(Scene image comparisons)
===============
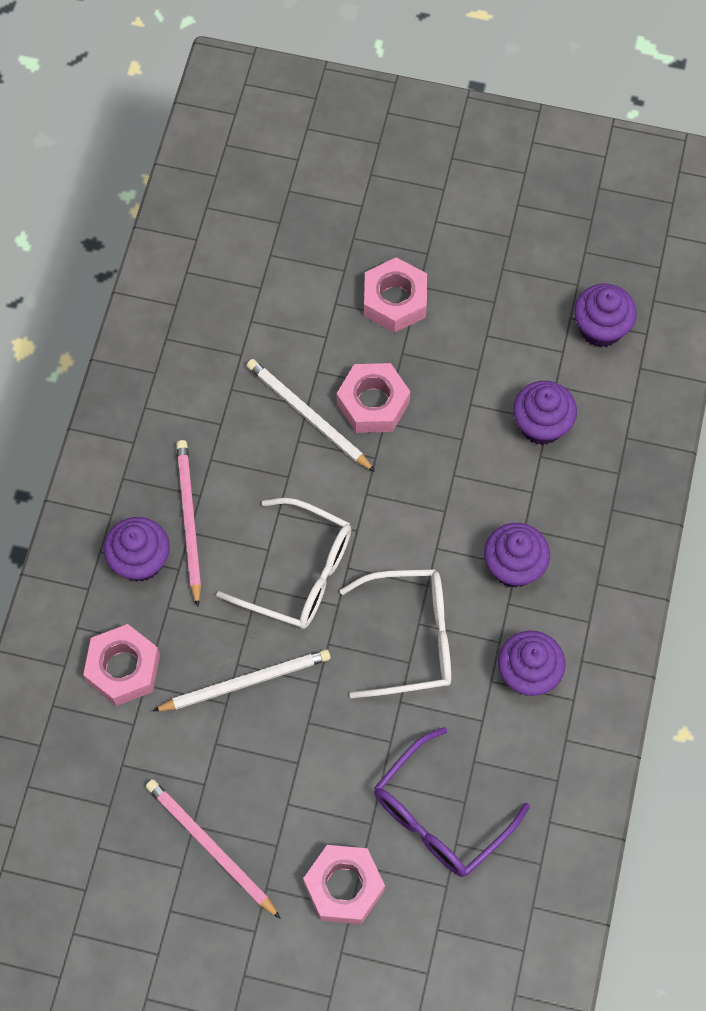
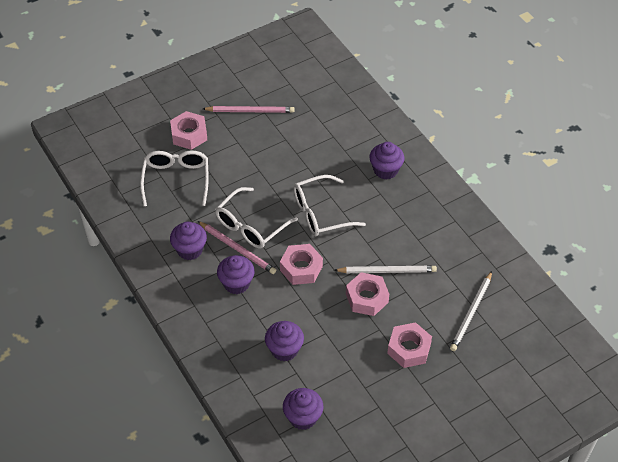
camera: 135 degrees right, 15 degrees down
pink nut [83,624,160,706] -> pink nut moved to [280,244,323,285]
white pencil [153,649,331,711] -> white pencil moved to [450,271,492,351]
pink pencil [176,440,201,607] -> pink pencil moved to [198,221,276,274]
purple glasses [374,727,530,877] -> white glasses [140,150,209,207]

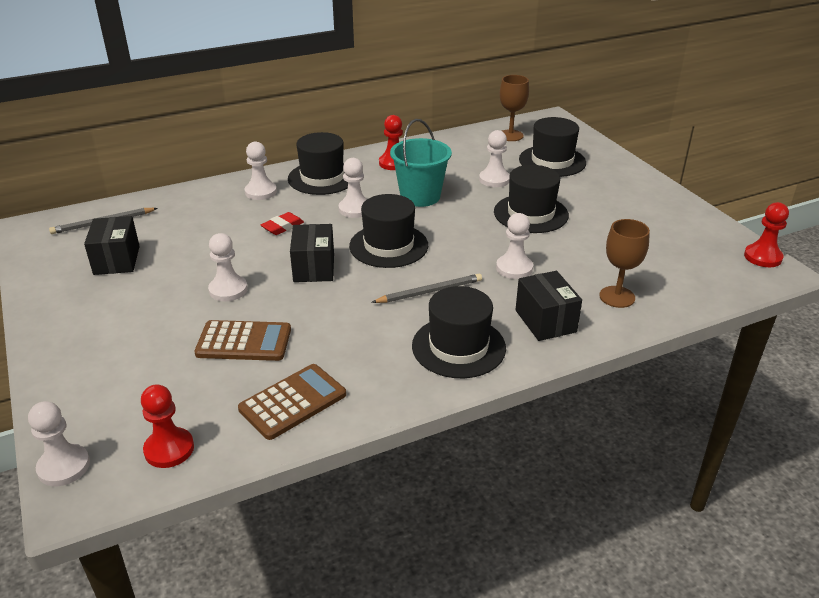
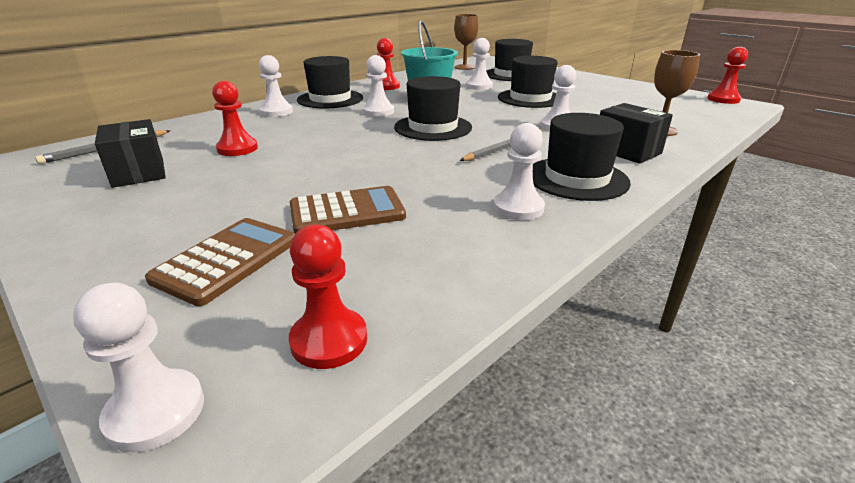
camera: 20 degrees left, 5 degrees down
white pawn [208,233,248,301] -> white pawn moved to [493,123,545,220]
brown calculator [238,364,346,440] -> brown calculator moved to [145,218,295,306]
red eraser [261,212,304,235] -> none
black box [290,224,334,282] -> none
none -> red pawn [212,81,258,156]

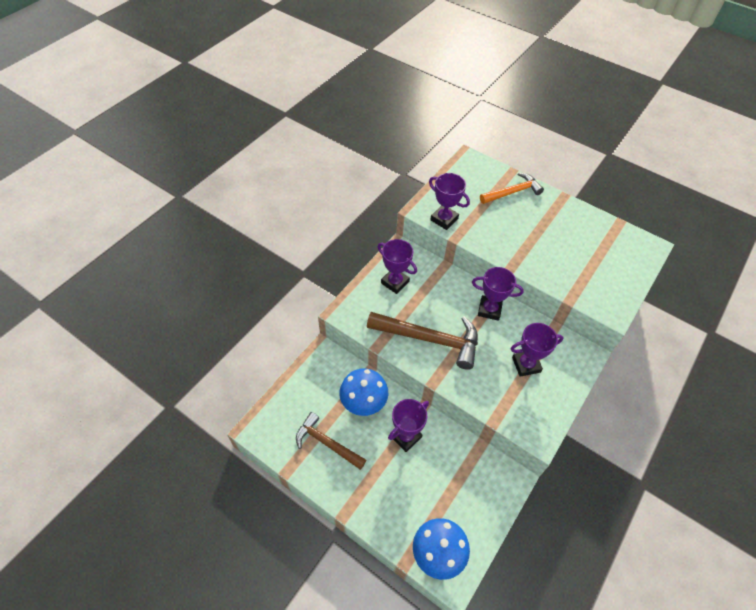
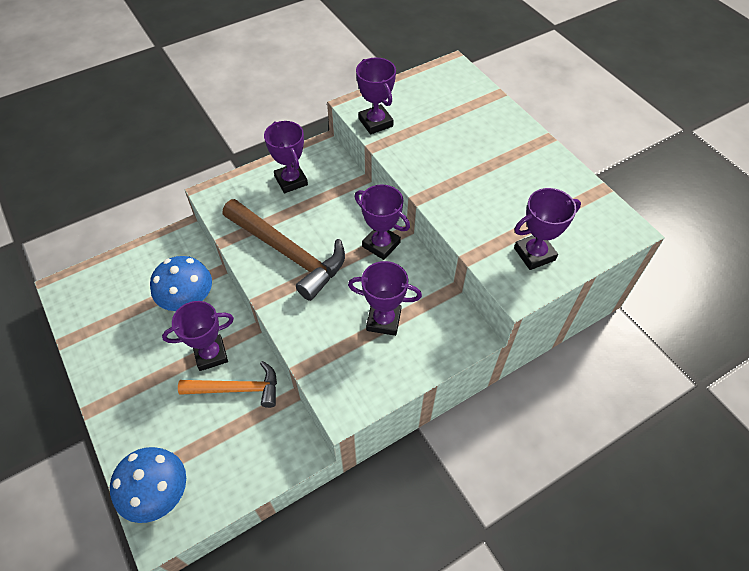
camera: 25 degrees right, 0 degrees up
brown hammer [296,412,366,470] -> none
orange hammer [480,172,544,204] -> orange hammer moved to [178,361,277,408]
none -> purple trophy [514,188,581,270]

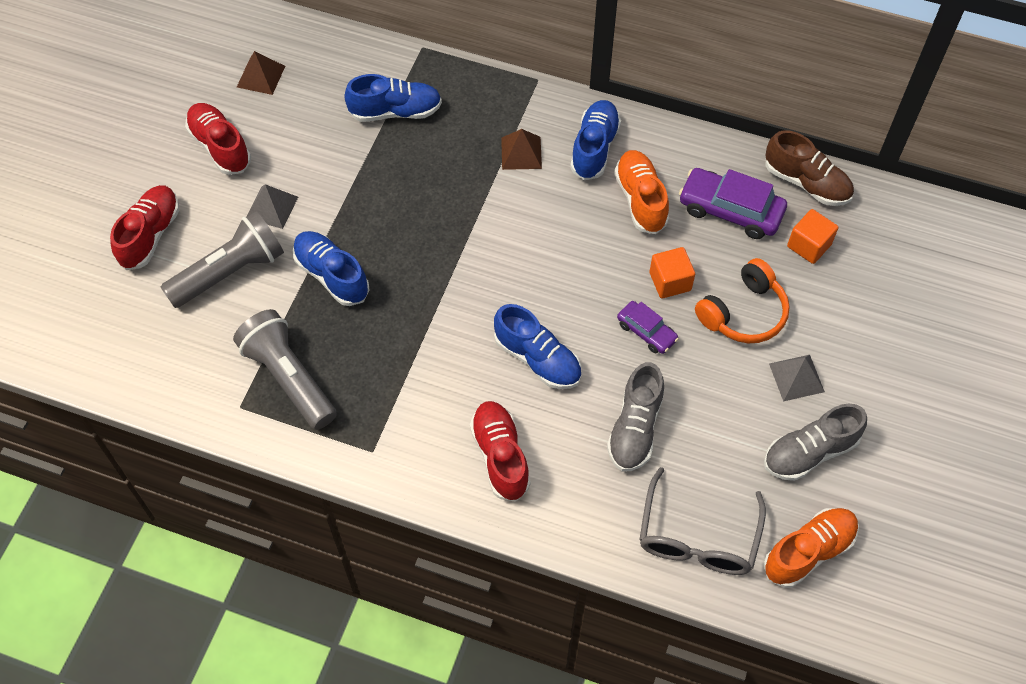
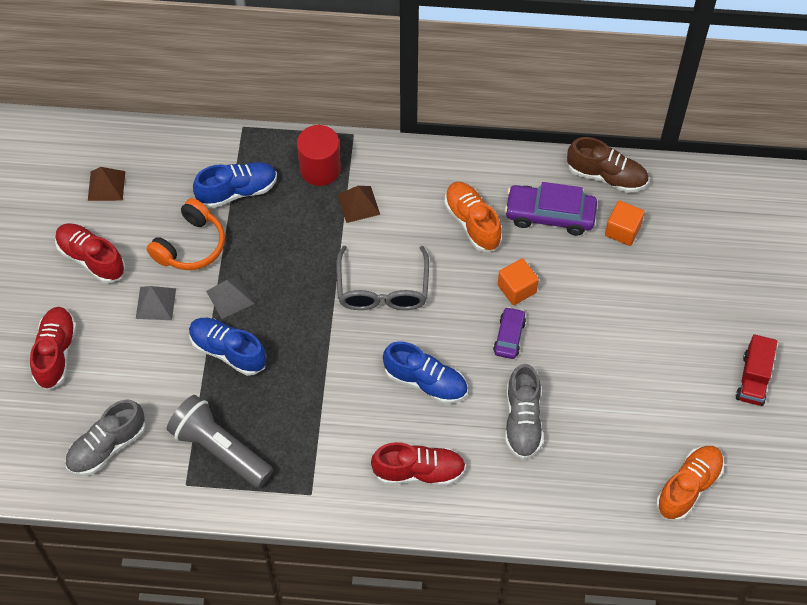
camera: 15 degrees left, 0 degrees up
grey flashlight [161,211,284,308] -> none
red shoe [470,401,531,502] -> red shoe turned 120 degrees clockwise [371,442,466,486]
blue shoe [570,100,621,180] -> none
purple car [617,301,679,354] -> purple car turned 105 degrees counterclockwise [493,307,526,359]
grey glasses [639,467,766,575] -> grey glasses moved to [336,246,429,310]
orange headphones [695,258,790,343] -> orange headphones moved to [147,198,225,270]
grey shoe [764,404,867,481] -> grey shoe moved to [65,399,146,476]
grey pyramid [769,355,825,401] -> grey pyramid moved to [206,276,254,319]
none -> red cylinder [297,125,341,186]
none -> red truck [736,334,777,406]

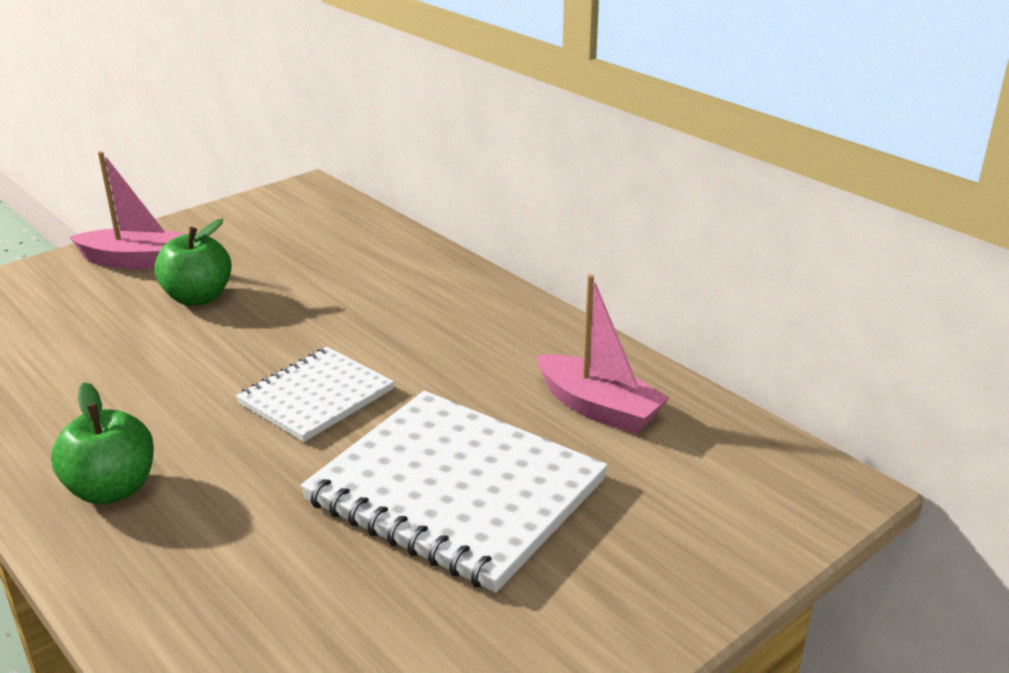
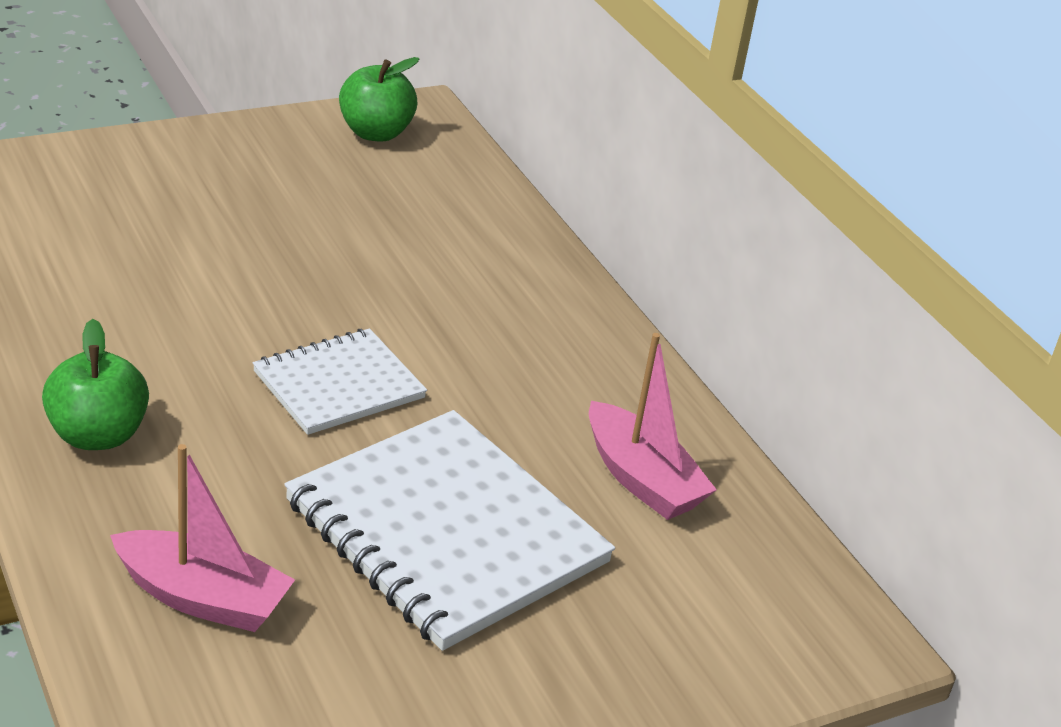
camera: 10 degrees right, 5 degrees up
pink boat [70,151,186,269] -> pink boat moved to [110,444,295,632]
green apple [154,219,232,306] -> green apple moved to [339,57,419,142]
===============
▶ _WORK INSTRUCTION_:
Taking the line with "pink boat [70,151,186,269]" as the start and the last line of the data above as the end, write out those two lines and every line between them exactly, and only those.

▶ _WRITTEN RESPONSE_:
pink boat [70,151,186,269] -> pink boat moved to [110,444,295,632]
green apple [154,219,232,306] -> green apple moved to [339,57,419,142]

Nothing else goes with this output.